Check each line of the data, and copy those where "cyan" appears.

Entries supplied >>
>>>>>

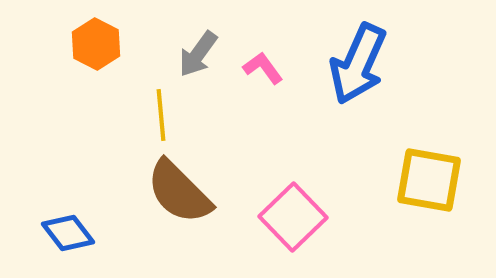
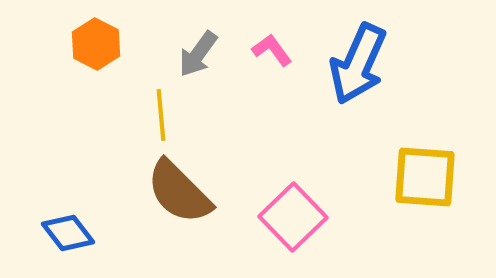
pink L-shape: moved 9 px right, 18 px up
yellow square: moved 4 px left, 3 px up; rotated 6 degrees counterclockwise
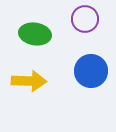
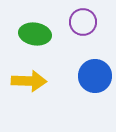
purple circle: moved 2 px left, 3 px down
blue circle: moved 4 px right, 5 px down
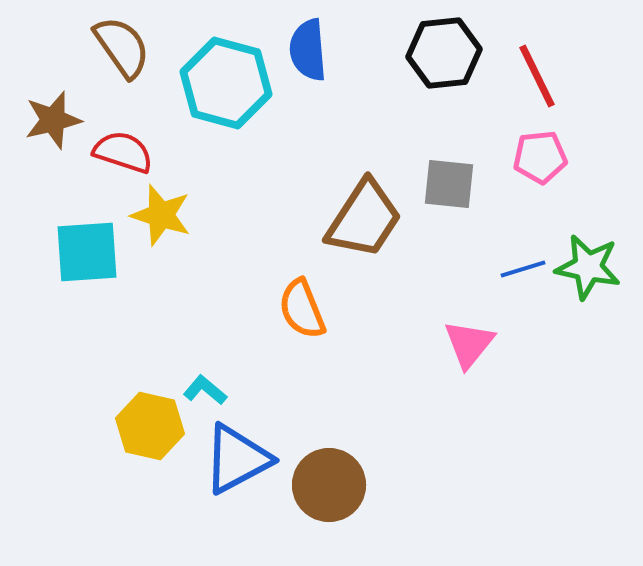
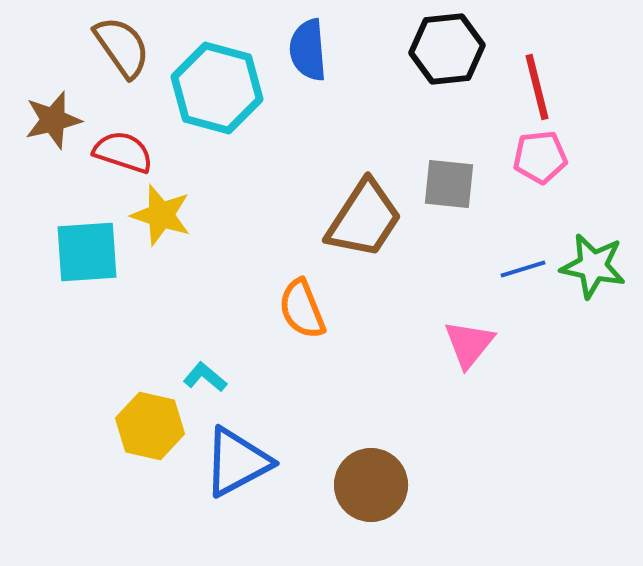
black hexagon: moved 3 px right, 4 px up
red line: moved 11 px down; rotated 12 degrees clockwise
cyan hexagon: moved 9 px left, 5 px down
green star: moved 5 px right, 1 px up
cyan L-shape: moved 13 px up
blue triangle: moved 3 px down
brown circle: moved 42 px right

<<<<<

Answer section >>
cyan hexagon: moved 9 px left, 5 px down
cyan L-shape: moved 13 px up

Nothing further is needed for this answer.